Aim of the exercise
The word "amarillo" may appear in some lines of the data; copy every such line.

Exercise material
--- START ---
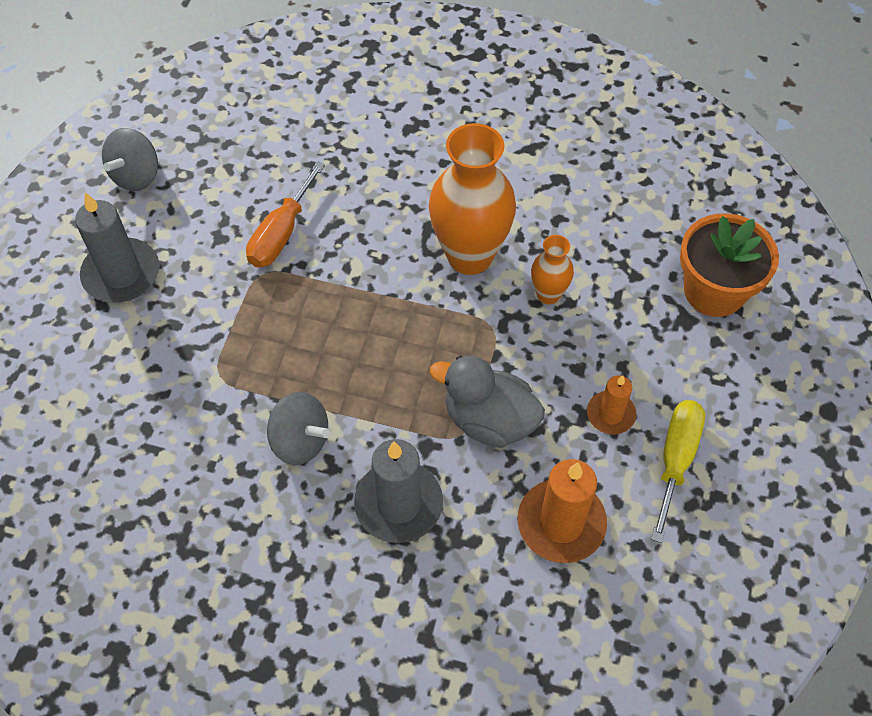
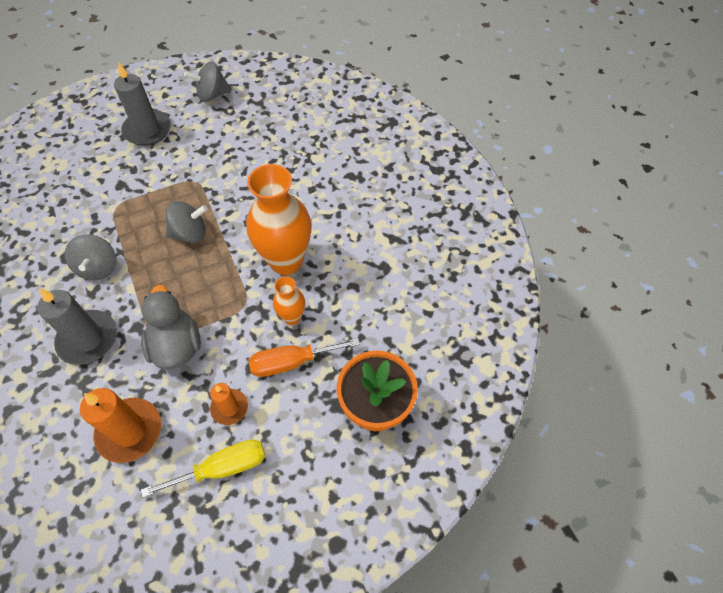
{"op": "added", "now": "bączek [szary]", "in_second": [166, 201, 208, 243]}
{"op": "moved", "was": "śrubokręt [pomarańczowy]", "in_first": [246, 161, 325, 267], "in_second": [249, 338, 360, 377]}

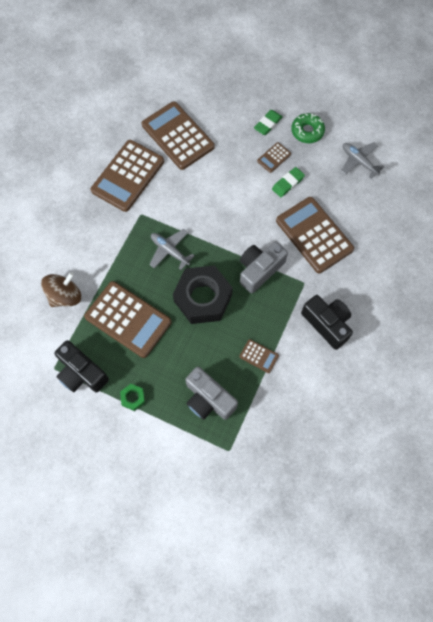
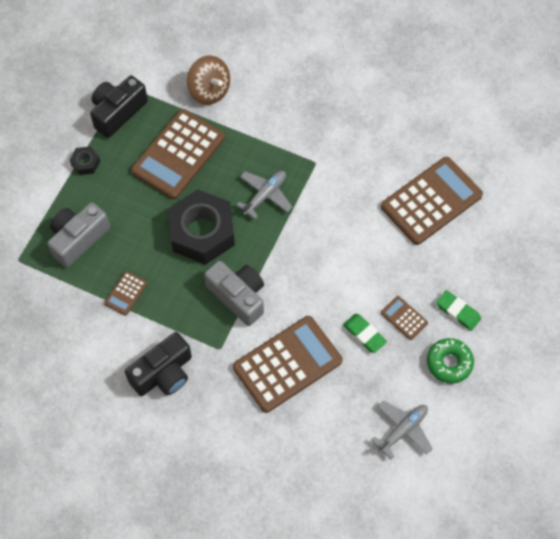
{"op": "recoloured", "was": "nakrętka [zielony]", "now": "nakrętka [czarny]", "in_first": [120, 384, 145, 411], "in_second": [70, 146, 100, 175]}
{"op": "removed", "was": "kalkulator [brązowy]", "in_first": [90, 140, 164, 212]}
--- END ---
--- START ---
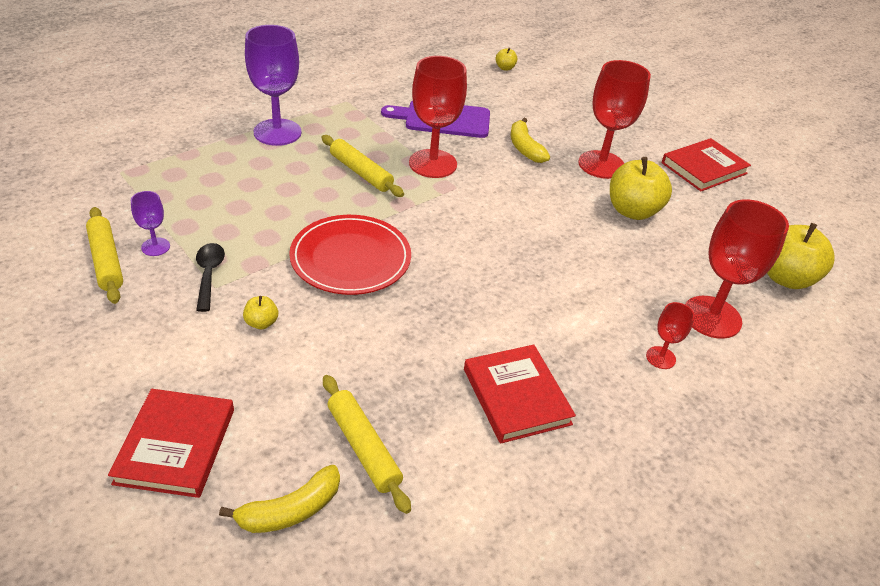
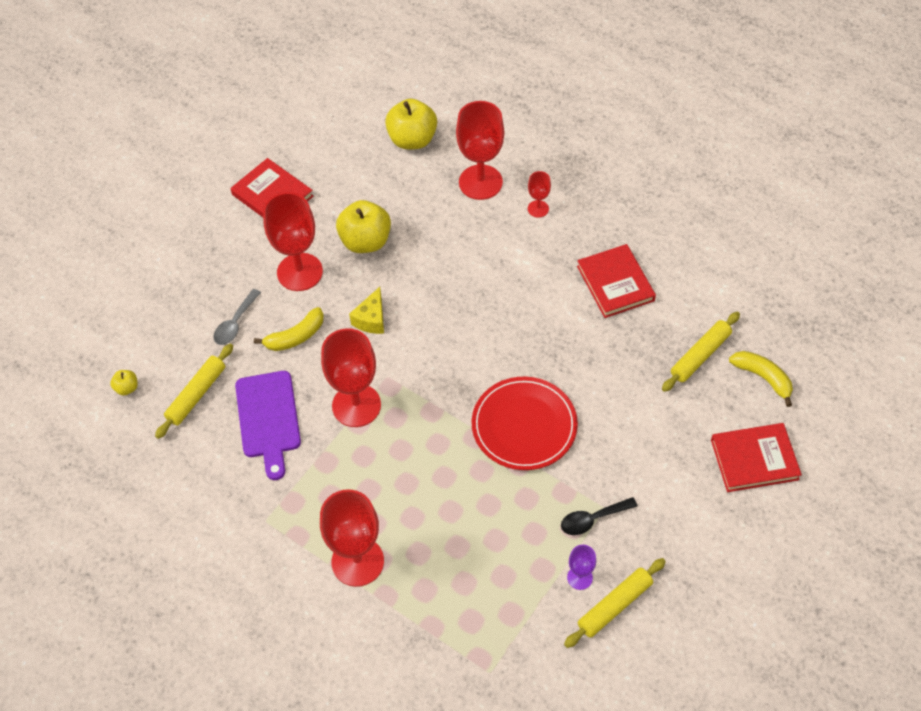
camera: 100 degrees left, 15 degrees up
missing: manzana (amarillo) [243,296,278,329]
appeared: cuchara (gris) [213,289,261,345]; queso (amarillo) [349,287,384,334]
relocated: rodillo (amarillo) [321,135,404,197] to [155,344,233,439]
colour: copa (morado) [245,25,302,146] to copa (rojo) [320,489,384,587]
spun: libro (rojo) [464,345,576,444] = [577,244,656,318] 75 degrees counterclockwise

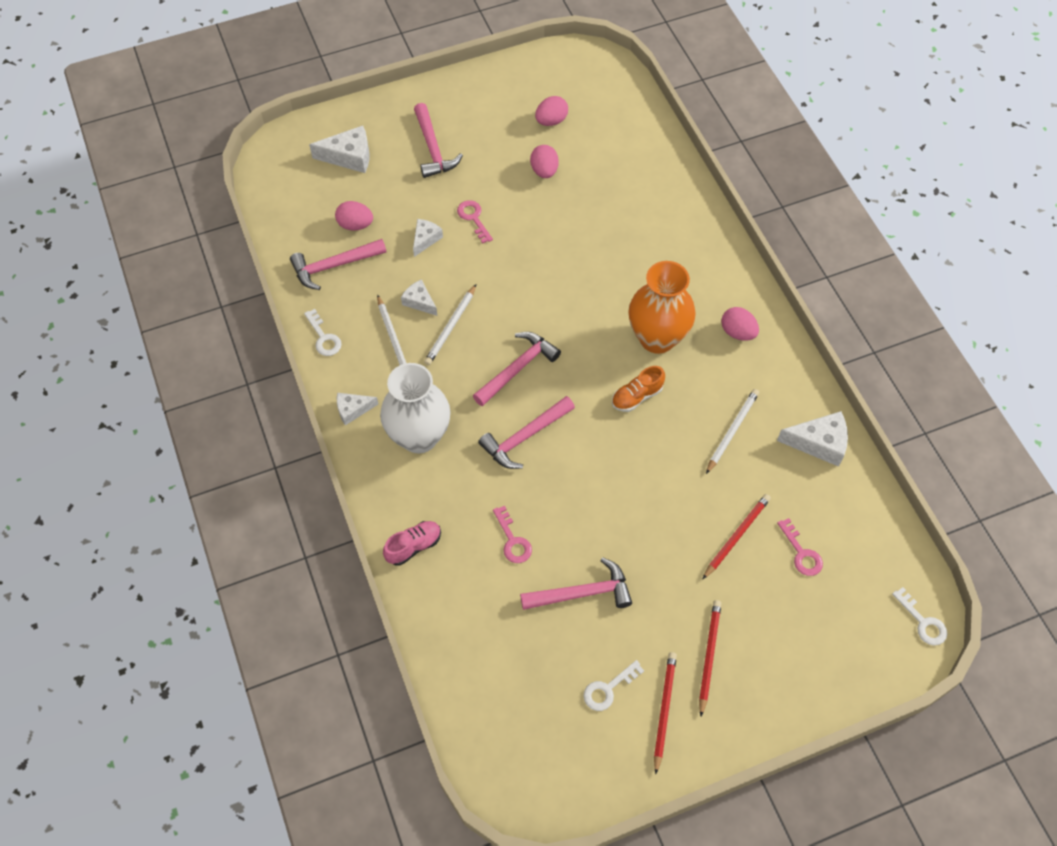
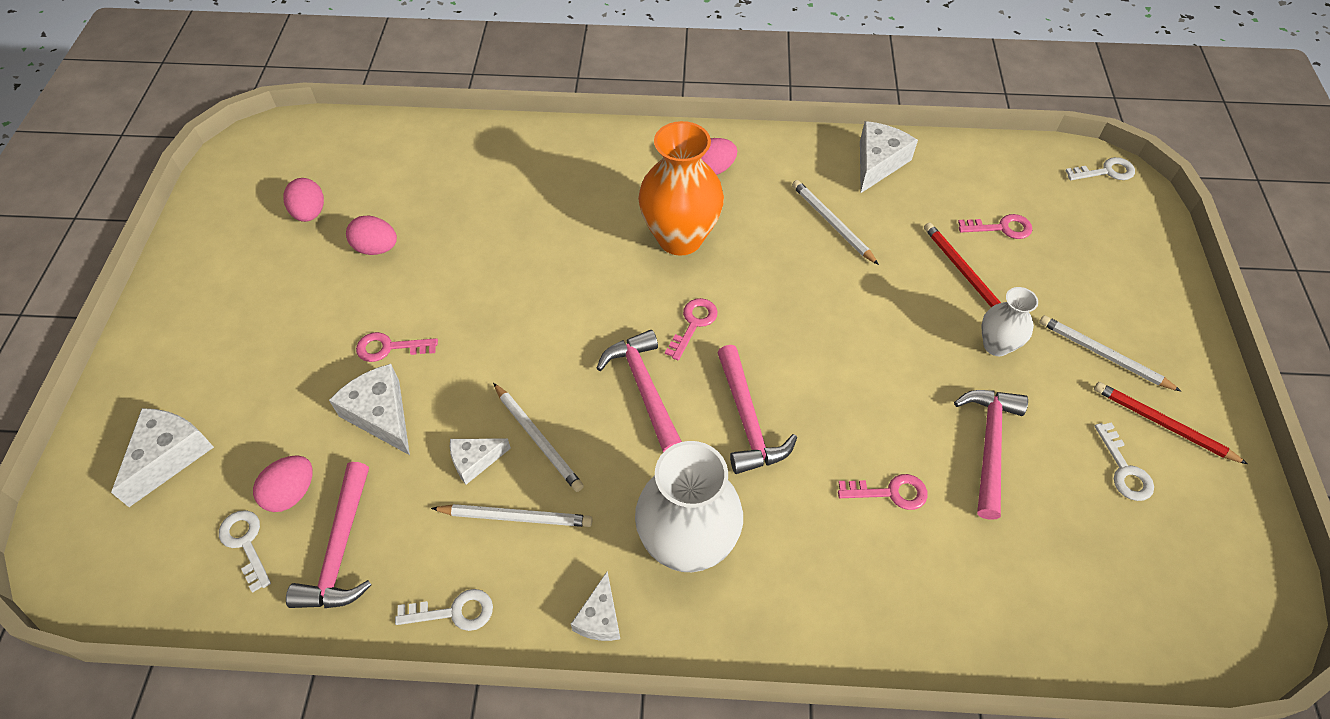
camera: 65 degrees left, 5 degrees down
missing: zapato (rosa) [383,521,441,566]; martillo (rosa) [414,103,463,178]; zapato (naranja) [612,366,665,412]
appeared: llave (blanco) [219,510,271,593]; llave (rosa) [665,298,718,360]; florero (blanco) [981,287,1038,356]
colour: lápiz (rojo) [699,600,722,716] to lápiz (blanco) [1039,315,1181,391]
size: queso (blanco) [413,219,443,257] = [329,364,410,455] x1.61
--- END ---
Solution to this exercise
missing: manzana (amarillo) [243,296,278,329]
appeared: cuchara (gris) [213,289,261,345]; queso (amarillo) [349,287,384,334]
relocated: rodillo (amarillo) [321,135,404,197] to [155,344,233,439]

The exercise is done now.